* Exercise *
Return the records exactly, keeping every line as it is.
_ _ _ _
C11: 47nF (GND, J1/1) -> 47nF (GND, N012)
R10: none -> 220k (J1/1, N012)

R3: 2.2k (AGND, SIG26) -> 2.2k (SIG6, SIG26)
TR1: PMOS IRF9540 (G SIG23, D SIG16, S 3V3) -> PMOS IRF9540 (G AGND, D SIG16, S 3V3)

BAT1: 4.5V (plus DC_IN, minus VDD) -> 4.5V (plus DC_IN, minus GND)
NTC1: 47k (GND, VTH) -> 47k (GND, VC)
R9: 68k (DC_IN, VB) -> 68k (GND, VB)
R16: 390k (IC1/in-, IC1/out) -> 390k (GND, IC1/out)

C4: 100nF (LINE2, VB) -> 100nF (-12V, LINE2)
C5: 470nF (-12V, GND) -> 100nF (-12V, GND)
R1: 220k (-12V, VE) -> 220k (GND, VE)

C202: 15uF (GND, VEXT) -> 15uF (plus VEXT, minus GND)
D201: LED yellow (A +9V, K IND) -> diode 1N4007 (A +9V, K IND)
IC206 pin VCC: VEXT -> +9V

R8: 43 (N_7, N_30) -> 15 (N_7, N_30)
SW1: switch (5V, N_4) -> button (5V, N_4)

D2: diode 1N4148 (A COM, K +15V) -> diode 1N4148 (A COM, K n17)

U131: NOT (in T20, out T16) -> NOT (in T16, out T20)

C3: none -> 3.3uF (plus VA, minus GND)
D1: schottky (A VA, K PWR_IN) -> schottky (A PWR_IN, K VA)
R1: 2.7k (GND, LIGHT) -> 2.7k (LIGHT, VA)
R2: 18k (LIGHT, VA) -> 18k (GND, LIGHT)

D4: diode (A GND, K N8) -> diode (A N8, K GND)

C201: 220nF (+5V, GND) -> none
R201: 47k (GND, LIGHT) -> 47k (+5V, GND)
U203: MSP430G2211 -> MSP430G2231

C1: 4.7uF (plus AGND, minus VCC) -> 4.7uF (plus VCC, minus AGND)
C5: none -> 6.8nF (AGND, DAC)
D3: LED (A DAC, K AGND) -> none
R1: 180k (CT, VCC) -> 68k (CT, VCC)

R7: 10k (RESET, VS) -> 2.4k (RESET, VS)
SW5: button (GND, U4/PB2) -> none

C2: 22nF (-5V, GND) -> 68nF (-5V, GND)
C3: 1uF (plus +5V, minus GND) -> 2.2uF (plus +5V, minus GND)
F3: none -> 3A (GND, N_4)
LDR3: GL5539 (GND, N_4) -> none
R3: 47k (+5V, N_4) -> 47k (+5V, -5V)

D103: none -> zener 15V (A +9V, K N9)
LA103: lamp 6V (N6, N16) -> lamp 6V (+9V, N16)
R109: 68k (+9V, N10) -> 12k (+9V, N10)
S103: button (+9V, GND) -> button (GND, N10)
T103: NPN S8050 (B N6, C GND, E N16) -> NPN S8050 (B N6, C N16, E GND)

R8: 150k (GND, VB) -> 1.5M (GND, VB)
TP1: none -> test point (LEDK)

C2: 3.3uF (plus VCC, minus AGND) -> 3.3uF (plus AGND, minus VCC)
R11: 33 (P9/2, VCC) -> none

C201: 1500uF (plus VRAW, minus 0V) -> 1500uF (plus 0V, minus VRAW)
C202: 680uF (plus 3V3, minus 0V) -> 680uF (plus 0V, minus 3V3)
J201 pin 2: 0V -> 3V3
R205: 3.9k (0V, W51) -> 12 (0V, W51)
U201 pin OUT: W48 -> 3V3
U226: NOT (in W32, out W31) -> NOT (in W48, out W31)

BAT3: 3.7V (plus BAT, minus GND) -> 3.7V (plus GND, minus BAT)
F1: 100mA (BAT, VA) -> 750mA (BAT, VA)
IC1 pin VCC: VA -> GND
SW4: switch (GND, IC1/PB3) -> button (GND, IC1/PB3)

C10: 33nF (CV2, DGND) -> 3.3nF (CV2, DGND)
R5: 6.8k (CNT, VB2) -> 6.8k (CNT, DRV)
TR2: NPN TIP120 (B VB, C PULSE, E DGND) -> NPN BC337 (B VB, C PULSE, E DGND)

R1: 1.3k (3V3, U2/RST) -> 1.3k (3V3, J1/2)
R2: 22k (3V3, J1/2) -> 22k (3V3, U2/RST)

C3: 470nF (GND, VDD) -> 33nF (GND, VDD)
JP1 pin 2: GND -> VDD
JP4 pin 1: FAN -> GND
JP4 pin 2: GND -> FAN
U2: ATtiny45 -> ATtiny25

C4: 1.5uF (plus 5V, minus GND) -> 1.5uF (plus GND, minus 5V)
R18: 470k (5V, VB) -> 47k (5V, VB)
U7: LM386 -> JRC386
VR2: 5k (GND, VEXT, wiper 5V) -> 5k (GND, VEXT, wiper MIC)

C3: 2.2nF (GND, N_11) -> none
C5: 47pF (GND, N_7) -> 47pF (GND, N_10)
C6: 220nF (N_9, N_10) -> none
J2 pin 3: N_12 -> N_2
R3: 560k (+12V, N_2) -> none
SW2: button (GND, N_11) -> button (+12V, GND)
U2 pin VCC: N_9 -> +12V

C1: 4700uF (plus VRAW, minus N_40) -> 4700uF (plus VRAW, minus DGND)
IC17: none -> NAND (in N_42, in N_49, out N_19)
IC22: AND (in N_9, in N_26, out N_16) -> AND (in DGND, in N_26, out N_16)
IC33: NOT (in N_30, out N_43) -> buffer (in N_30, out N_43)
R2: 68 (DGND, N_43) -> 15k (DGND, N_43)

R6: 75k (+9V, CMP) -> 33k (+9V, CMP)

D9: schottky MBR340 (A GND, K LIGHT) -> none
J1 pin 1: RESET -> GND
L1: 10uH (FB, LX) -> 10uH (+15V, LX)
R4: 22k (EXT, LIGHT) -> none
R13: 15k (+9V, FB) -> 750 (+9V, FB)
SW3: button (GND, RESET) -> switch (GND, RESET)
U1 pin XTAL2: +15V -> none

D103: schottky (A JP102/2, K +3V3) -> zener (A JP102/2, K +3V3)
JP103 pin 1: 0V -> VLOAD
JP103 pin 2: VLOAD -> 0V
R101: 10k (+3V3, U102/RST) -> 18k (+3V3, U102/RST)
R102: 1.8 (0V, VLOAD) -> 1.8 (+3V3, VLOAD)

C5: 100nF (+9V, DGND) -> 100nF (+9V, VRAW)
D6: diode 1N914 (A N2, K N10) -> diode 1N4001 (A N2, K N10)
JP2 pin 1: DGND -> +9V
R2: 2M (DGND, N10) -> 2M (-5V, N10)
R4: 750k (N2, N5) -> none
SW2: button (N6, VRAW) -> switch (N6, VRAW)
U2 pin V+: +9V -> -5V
_ _ _ _
* Answer *
C11: 47nF (GND, J1/1) -> 47nF (GND, N012)
R10: none -> 220k (J1/1, N012)

R3: 2.2k (AGND, SIG26) -> 2.2k (SIG6, SIG26)
TR1: PMOS IRF9540 (G SIG23, D SIG16, S 3V3) -> PMOS IRF9540 (G AGND, D SIG16, S 3V3)

BAT1: 4.5V (plus DC_IN, minus VDD) -> 4.5V (plus DC_IN, minus GND)
NTC1: 47k (GND, VTH) -> 47k (GND, VC)
R9: 68k (DC_IN, VB) -> 68k (GND, VB)
R16: 390k (IC1/in-, IC1/out) -> 390k (GND, IC1/out)

C4: 100nF (LINE2, VB) -> 100nF (-12V, LINE2)
C5: 470nF (-12V, GND) -> 100nF (-12V, GND)
R1: 220k (-12V, VE) -> 220k (GND, VE)

C202: 15uF (GND, VEXT) -> 15uF (plus VEXT, minus GND)
D201: LED yellow (A +9V, K IND) -> diode 1N4007 (A +9V, K IND)
IC206 pin VCC: VEXT -> +9V

R8: 43 (N_7, N_30) -> 15 (N_7, N_30)
SW1: switch (5V, N_4) -> button (5V, N_4)

D2: diode 1N4148 (A COM, K +15V) -> diode 1N4148 (A COM, K n17)

U131: NOT (in T20, out T16) -> NOT (in T16, out T20)

C3: none -> 3.3uF (plus VA, minus GND)
D1: schottky (A VA, K PWR_IN) -> schottky (A PWR_IN, K VA)
R1: 2.7k (GND, LIGHT) -> 2.7k (LIGHT, VA)
R2: 18k (LIGHT, VA) -> 18k (GND, LIGHT)

D4: diode (A GND, K N8) -> diode (A N8, K GND)

C201: 220nF (+5V, GND) -> none
R201: 47k (GND, LIGHT) -> 47k (+5V, GND)
U203: MSP430G2211 -> MSP430G2231

C1: 4.7uF (plus AGND, minus VCC) -> 4.7uF (plus VCC, minus AGND)
C5: none -> 6.8nF (AGND, DAC)
D3: LED (A DAC, K AGND) -> none
R1: 180k (CT, VCC) -> 68k (CT, VCC)

R7: 10k (RESET, VS) -> 2.4k (RESET, VS)
SW5: button (GND, U4/PB2) -> none

C2: 22nF (-5V, GND) -> 68nF (-5V, GND)
C3: 1uF (plus +5V, minus GND) -> 2.2uF (plus +5V, minus GND)
F3: none -> 3A (GND, N_4)
LDR3: GL5539 (GND, N_4) -> none
R3: 47k (+5V, N_4) -> 47k (+5V, -5V)

D103: none -> zener 15V (A +9V, K N9)
LA103: lamp 6V (N6, N16) -> lamp 6V (+9V, N16)
R109: 68k (+9V, N10) -> 12k (+9V, N10)
S103: button (+9V, GND) -> button (GND, N10)
T103: NPN S8050 (B N6, C GND, E N16) -> NPN S8050 (B N6, C N16, E GND)

R8: 150k (GND, VB) -> 1.5M (GND, VB)
TP1: none -> test point (LEDK)

C2: 3.3uF (plus VCC, minus AGND) -> 3.3uF (plus AGND, minus VCC)
R11: 33 (P9/2, VCC) -> none

C201: 1500uF (plus VRAW, minus 0V) -> 1500uF (plus 0V, minus VRAW)
C202: 680uF (plus 3V3, minus 0V) -> 680uF (plus 0V, minus 3V3)
J201 pin 2: 0V -> 3V3
R205: 3.9k (0V, W51) -> 12 (0V, W51)
U201 pin OUT: W48 -> 3V3
U226: NOT (in W32, out W31) -> NOT (in W48, out W31)

BAT3: 3.7V (plus BAT, minus GND) -> 3.7V (plus GND, minus BAT)
F1: 100mA (BAT, VA) -> 750mA (BAT, VA)
IC1 pin VCC: VA -> GND
SW4: switch (GND, IC1/PB3) -> button (GND, IC1/PB3)

C10: 33nF (CV2, DGND) -> 3.3nF (CV2, DGND)
R5: 6.8k (CNT, VB2) -> 6.8k (CNT, DRV)
TR2: NPN TIP120 (B VB, C PULSE, E DGND) -> NPN BC337 (B VB, C PULSE, E DGND)

R1: 1.3k (3V3, U2/RST) -> 1.3k (3V3, J1/2)
R2: 22k (3V3, J1/2) -> 22k (3V3, U2/RST)

C3: 470nF (GND, VDD) -> 33nF (GND, VDD)
JP1 pin 2: GND -> VDD
JP4 pin 1: FAN -> GND
JP4 pin 2: GND -> FAN
U2: ATtiny45 -> ATtiny25

C4: 1.5uF (plus 5V, minus GND) -> 1.5uF (plus GND, minus 5V)
R18: 470k (5V, VB) -> 47k (5V, VB)
U7: LM386 -> JRC386
VR2: 5k (GND, VEXT, wiper 5V) -> 5k (GND, VEXT, wiper MIC)

C3: 2.2nF (GND, N_11) -> none
C5: 47pF (GND, N_7) -> 47pF (GND, N_10)
C6: 220nF (N_9, N_10) -> none
J2 pin 3: N_12 -> N_2
R3: 560k (+12V, N_2) -> none
SW2: button (GND, N_11) -> button (+12V, GND)
U2 pin VCC: N_9 -> +12V

C1: 4700uF (plus VRAW, minus N_40) -> 4700uF (plus VRAW, minus DGND)
IC17: none -> NAND (in N_42, in N_49, out N_19)
IC22: AND (in N_9, in N_26, out N_16) -> AND (in DGND, in N_26, out N_16)
IC33: NOT (in N_30, out N_43) -> buffer (in N_30, out N_43)
R2: 68 (DGND, N_43) -> 15k (DGND, N_43)

R6: 75k (+9V, CMP) -> 33k (+9V, CMP)

D9: schottky MBR340 (A GND, K LIGHT) -> none
J1 pin 1: RESET -> GND
L1: 10uH (FB, LX) -> 10uH (+15V, LX)
R4: 22k (EXT, LIGHT) -> none
R13: 15k (+9V, FB) -> 750 (+9V, FB)
SW3: button (GND, RESET) -> switch (GND, RESET)
U1 pin XTAL2: +15V -> none

D103: schottky (A JP102/2, K +3V3) -> zener (A JP102/2, K +3V3)
JP103 pin 1: 0V -> VLOAD
JP103 pin 2: VLOAD -> 0V
R101: 10k (+3V3, U102/RST) -> 18k (+3V3, U102/RST)
R102: 1.8 (0V, VLOAD) -> 1.8 (+3V3, VLOAD)

C5: 100nF (+9V, DGND) -> 100nF (+9V, VRAW)
D6: diode 1N914 (A N2, K N10) -> diode 1N4001 (A N2, K N10)
JP2 pin 1: DGND -> +9V
R2: 2M (DGND, N10) -> 2M (-5V, N10)
R4: 750k (N2, N5) -> none
SW2: button (N6, VRAW) -> switch (N6, VRAW)
U2 pin V+: +9V -> -5V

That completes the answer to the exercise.